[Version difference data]
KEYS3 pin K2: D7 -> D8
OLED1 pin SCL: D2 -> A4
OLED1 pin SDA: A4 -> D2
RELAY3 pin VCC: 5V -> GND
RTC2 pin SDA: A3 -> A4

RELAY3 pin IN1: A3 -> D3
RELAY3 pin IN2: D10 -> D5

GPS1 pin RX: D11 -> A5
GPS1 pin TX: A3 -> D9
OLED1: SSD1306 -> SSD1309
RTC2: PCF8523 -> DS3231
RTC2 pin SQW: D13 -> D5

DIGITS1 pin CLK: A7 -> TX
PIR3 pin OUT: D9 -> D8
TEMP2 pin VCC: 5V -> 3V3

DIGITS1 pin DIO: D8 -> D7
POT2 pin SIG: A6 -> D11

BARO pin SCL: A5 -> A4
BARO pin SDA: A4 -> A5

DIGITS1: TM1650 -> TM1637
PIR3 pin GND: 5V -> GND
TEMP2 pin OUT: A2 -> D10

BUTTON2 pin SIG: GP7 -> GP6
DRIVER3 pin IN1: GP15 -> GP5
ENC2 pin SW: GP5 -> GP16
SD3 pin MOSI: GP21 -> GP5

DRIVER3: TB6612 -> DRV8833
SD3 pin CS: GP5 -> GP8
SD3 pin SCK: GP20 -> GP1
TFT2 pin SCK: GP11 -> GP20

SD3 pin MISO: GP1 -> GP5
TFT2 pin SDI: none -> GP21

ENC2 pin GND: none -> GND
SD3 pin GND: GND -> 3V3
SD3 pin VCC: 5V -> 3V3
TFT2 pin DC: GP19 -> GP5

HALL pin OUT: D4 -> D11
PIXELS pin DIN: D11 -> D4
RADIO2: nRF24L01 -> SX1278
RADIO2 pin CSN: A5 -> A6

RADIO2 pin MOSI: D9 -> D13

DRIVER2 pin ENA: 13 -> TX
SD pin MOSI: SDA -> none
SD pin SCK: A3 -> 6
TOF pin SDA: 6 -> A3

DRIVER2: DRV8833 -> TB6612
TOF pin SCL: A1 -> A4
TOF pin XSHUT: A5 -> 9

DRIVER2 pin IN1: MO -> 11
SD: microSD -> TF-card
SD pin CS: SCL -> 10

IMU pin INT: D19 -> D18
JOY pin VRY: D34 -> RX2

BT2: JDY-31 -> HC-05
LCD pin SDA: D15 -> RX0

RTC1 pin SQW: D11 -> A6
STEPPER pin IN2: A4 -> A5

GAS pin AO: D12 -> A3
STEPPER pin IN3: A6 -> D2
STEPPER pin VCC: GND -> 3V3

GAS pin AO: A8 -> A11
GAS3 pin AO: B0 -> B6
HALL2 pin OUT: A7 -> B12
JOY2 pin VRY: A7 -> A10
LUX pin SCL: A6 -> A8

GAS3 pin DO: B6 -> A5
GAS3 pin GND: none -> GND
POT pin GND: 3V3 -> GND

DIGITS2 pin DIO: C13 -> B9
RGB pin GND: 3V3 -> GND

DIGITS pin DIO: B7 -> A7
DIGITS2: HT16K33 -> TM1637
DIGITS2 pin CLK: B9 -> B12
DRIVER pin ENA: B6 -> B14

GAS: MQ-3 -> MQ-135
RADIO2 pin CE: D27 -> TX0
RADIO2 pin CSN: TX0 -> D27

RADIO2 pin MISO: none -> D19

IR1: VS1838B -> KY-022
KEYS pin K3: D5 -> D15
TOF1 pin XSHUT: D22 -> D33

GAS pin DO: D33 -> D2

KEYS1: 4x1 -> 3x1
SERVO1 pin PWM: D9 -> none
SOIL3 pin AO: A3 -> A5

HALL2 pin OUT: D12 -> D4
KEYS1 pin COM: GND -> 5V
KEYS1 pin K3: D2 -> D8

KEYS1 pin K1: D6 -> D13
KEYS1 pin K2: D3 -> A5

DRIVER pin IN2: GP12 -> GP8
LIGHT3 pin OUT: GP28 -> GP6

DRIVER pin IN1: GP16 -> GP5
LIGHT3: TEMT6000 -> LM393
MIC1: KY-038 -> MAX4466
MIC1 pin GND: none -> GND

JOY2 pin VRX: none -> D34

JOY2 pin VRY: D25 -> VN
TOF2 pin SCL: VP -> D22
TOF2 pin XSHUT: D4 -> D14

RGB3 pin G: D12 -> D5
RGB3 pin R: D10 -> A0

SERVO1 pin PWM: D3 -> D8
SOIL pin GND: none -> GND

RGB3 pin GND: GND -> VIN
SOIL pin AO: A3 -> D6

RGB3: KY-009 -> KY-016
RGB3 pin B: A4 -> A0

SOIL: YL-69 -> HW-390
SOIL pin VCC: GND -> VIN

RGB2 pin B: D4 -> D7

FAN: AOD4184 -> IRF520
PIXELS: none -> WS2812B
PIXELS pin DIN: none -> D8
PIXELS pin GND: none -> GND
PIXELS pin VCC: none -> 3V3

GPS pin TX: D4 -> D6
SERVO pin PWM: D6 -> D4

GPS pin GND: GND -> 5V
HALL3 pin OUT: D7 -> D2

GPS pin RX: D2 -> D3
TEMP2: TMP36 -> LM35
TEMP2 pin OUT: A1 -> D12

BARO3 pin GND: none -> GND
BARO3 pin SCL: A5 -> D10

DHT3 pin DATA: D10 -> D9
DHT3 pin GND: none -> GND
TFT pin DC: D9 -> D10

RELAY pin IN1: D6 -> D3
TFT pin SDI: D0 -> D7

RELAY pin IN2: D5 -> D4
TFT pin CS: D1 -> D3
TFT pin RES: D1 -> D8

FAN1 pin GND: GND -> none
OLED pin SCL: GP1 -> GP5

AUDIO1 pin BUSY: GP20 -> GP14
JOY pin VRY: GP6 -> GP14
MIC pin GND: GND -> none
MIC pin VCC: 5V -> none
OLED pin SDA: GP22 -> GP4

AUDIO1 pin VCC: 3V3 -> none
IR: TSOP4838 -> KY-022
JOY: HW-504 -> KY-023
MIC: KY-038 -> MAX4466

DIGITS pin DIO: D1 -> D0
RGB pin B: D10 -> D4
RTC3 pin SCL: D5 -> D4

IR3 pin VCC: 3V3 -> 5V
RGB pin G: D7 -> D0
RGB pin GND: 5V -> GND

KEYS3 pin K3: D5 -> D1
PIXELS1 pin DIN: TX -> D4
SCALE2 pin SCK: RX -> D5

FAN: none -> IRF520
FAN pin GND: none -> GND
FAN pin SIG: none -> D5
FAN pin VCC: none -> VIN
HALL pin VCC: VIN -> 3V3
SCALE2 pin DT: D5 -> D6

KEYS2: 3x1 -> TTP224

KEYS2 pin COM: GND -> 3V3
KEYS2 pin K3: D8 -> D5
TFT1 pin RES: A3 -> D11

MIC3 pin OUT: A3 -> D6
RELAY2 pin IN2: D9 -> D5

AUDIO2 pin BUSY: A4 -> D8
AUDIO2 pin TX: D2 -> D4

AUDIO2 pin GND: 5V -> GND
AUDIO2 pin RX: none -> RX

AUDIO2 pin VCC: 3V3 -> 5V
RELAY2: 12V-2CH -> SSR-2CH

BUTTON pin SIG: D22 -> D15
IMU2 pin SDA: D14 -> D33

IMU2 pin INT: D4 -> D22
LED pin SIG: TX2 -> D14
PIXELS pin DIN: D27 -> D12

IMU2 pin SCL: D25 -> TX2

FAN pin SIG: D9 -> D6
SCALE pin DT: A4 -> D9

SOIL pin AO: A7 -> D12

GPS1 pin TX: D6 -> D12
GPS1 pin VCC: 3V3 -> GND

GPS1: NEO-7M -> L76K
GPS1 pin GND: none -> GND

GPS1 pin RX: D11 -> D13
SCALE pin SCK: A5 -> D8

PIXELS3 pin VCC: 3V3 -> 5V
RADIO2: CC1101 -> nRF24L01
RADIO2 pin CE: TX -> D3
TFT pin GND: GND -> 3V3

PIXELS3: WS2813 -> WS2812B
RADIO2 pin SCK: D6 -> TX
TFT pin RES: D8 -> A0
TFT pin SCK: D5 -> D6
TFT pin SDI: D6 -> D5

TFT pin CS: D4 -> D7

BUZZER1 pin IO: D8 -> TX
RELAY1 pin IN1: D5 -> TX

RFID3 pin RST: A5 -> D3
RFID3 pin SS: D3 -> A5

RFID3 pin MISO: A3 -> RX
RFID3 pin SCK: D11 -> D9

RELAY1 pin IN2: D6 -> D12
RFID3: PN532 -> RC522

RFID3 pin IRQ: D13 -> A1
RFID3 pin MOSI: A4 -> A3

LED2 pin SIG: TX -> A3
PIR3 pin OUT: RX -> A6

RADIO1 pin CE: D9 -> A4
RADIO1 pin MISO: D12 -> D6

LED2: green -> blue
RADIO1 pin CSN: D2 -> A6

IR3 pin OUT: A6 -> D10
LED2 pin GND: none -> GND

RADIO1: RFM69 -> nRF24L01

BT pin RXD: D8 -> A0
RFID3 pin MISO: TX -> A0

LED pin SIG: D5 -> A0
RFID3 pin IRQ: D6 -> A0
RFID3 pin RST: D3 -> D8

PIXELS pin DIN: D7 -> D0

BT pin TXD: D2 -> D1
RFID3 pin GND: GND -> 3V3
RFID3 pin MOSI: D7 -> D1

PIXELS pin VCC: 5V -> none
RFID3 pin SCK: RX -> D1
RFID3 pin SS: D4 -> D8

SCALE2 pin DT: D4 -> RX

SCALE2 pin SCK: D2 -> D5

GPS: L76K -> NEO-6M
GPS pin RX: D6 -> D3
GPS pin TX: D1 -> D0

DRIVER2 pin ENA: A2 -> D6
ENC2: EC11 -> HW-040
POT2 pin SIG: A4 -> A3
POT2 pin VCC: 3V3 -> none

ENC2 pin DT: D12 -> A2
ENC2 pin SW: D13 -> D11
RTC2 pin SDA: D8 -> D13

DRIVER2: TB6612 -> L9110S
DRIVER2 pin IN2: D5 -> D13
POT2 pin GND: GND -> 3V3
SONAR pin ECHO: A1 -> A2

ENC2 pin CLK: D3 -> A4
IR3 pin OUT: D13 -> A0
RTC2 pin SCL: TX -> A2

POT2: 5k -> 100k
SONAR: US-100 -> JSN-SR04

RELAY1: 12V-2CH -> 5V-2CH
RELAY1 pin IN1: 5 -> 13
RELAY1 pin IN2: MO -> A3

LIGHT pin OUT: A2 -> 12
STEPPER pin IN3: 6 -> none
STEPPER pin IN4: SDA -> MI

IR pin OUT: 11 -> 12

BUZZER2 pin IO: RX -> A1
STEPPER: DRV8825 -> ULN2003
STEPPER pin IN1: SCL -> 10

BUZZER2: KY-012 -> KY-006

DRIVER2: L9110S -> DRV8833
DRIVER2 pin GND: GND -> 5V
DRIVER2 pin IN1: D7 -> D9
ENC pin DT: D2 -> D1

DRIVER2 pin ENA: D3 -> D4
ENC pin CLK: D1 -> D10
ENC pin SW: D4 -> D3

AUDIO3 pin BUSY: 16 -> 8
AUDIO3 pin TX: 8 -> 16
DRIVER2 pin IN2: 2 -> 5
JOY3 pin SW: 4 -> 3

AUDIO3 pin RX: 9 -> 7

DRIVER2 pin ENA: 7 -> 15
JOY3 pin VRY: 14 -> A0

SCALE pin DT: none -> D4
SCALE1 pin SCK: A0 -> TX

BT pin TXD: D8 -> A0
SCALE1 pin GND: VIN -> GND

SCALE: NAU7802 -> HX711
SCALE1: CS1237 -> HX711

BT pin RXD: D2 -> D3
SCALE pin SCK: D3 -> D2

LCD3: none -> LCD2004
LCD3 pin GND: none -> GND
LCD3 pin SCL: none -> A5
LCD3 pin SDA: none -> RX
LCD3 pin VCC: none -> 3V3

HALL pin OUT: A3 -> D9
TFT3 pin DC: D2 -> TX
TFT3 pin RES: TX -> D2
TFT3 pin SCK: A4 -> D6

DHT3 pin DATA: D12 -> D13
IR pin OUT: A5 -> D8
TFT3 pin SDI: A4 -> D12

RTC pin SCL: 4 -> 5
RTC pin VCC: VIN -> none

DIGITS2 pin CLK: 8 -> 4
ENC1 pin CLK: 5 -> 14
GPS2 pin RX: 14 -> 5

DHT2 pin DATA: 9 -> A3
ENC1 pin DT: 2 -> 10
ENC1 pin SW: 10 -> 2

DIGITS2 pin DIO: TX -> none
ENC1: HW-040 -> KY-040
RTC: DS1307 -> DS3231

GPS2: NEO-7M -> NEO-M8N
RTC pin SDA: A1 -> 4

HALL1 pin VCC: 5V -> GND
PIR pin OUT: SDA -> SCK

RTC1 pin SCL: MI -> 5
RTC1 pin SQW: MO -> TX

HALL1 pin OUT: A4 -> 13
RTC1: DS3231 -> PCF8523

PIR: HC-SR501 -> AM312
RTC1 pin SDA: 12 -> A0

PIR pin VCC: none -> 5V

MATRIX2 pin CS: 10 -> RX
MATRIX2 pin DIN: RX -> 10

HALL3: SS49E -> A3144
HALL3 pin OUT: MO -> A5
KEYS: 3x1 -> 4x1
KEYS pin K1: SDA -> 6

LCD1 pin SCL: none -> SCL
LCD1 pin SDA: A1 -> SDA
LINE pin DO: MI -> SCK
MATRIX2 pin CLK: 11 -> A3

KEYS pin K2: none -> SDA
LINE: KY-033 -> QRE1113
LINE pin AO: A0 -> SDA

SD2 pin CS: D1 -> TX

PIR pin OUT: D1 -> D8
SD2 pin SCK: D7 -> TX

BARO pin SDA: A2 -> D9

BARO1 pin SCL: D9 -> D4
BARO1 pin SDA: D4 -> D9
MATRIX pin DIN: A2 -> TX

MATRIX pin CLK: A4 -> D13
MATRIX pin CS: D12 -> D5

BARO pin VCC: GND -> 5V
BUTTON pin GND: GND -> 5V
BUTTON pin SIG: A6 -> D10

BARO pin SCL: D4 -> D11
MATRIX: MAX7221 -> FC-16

TASK TO COMPLETE. The lines above, starting at the one with "RFID3 pin MISO: TX -> A0" and ending at the one with "ENC2: EC11 -> HW-040", are the only ones to return, exactly as written.

TASK ANSWER.
RFID3 pin MISO: TX -> A0

LED pin SIG: D5 -> A0
RFID3 pin IRQ: D6 -> A0
RFID3 pin RST: D3 -> D8

PIXELS pin DIN: D7 -> D0

BT pin TXD: D2 -> D1
RFID3 pin GND: GND -> 3V3
RFID3 pin MOSI: D7 -> D1

PIXELS pin VCC: 5V -> none
RFID3 pin SCK: RX -> D1
RFID3 pin SS: D4 -> D8

SCALE2 pin DT: D4 -> RX

SCALE2 pin SCK: D2 -> D5

GPS: L76K -> NEO-6M
GPS pin RX: D6 -> D3
GPS pin TX: D1 -> D0

DRIVER2 pin ENA: A2 -> D6
ENC2: EC11 -> HW-040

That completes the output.